__Record extracts__:
————
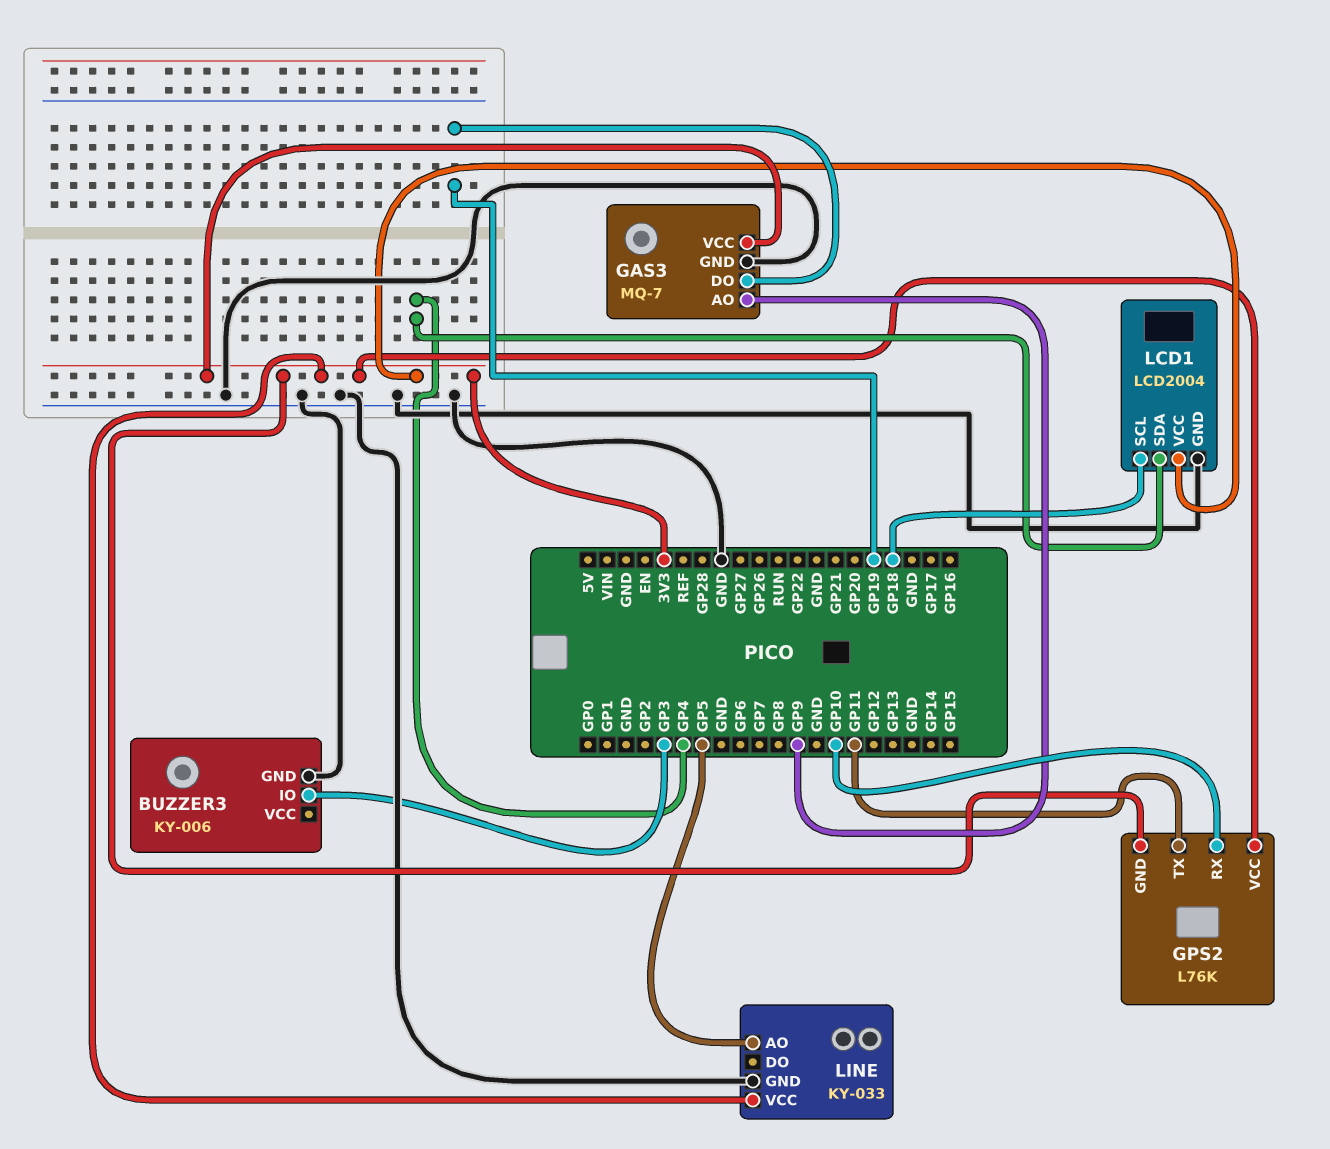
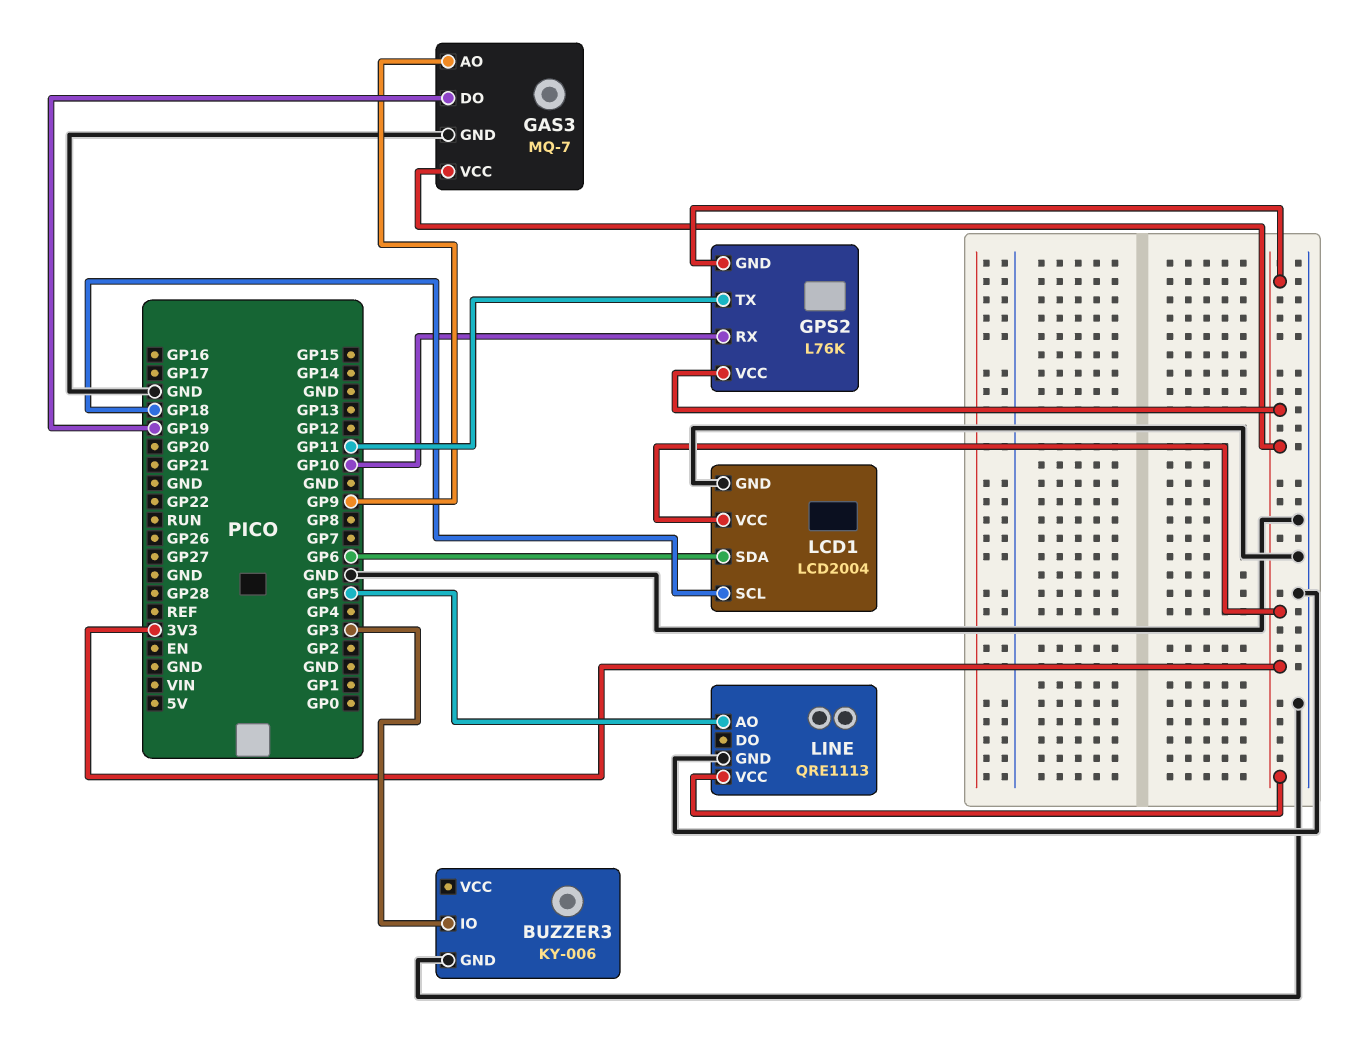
LCD1 pin SDA: GP4 -> GP6
LINE: KY-033 -> QRE1113

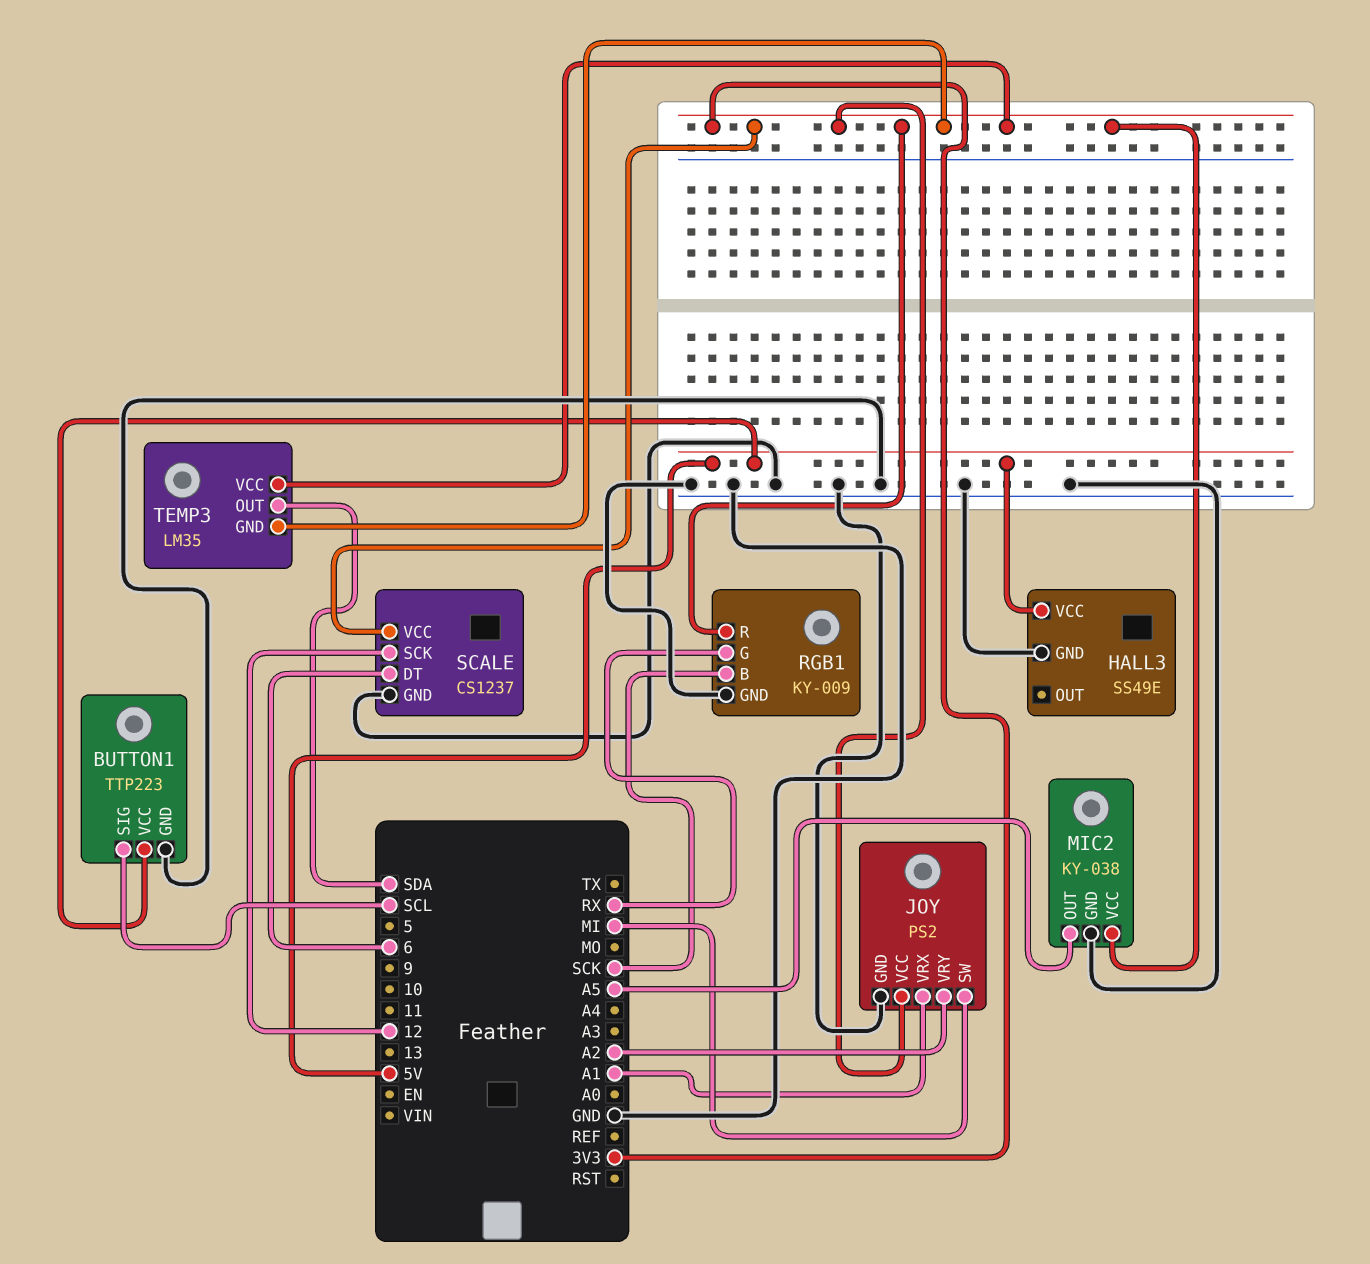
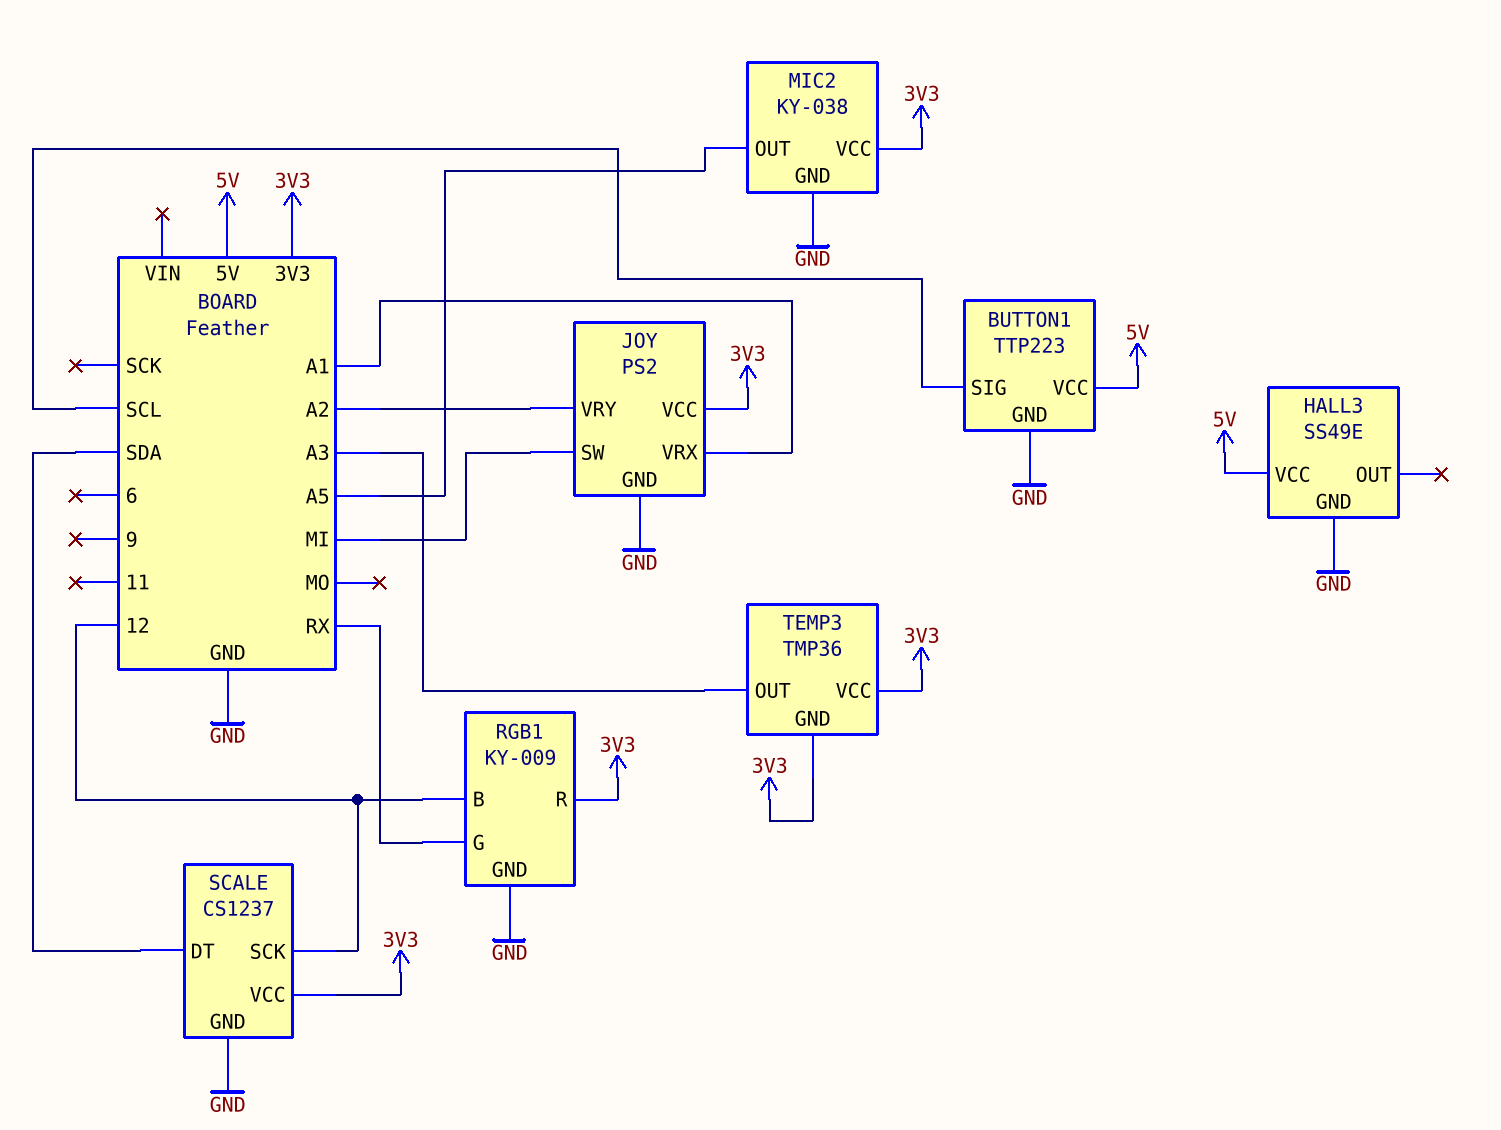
RGB1 pin B: SCK -> 12
SCALE pin DT: 6 -> SDA
TEMP3: LM35 -> TMP36
TEMP3 pin OUT: SDA -> A3

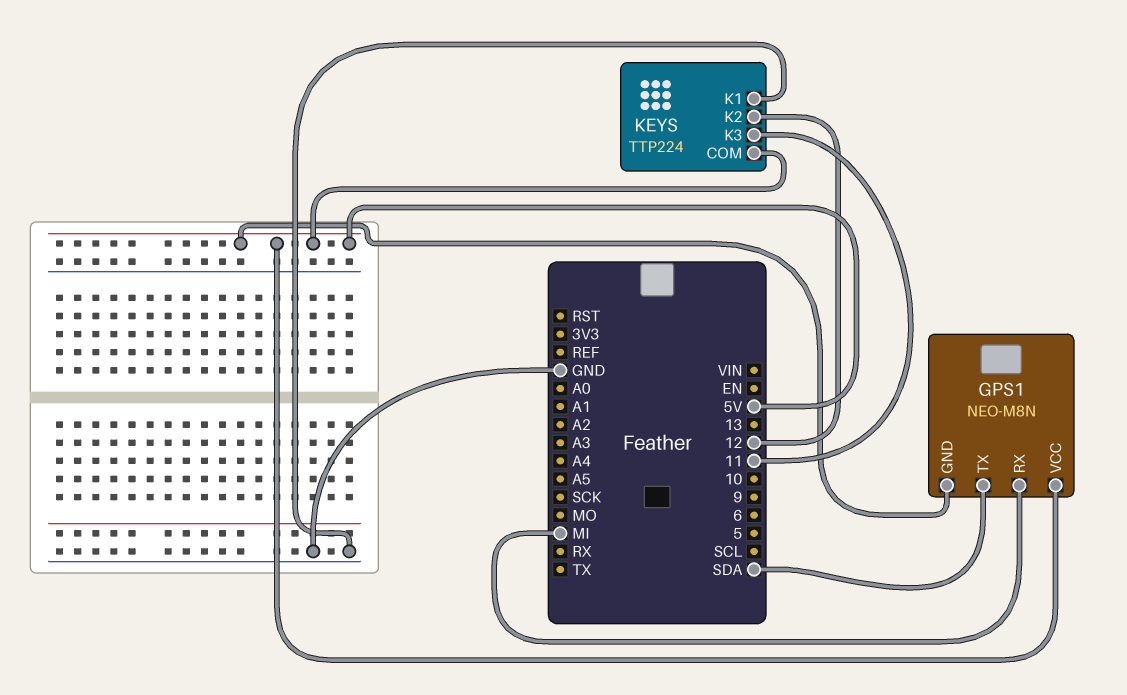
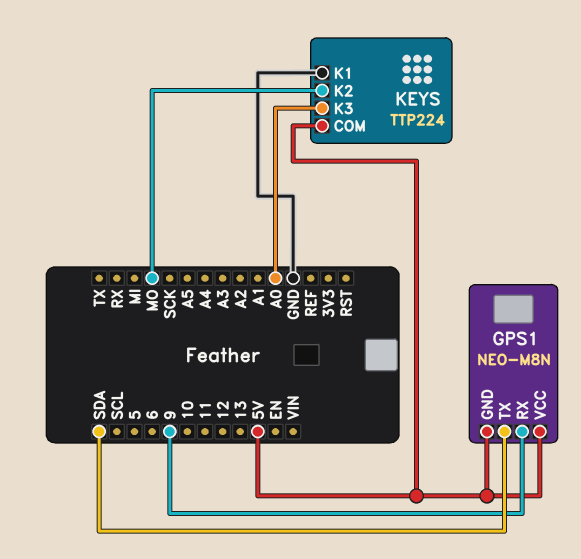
GPS1 pin RX: MI -> 9
KEYS pin K2: 12 -> MO
KEYS pin K3: 11 -> A0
————
__Exercise aim__: Copy each entry exactly, with no pictures.

__Output for this task__:
LCD1 pin SDA: GP4 -> GP6
LINE: KY-033 -> QRE1113

RGB1 pin B: SCK -> 12
SCALE pin DT: 6 -> SDA
TEMP3: LM35 -> TMP36
TEMP3 pin OUT: SDA -> A3

GPS1 pin RX: MI -> 9
KEYS pin K2: 12 -> MO
KEYS pin K3: 11 -> A0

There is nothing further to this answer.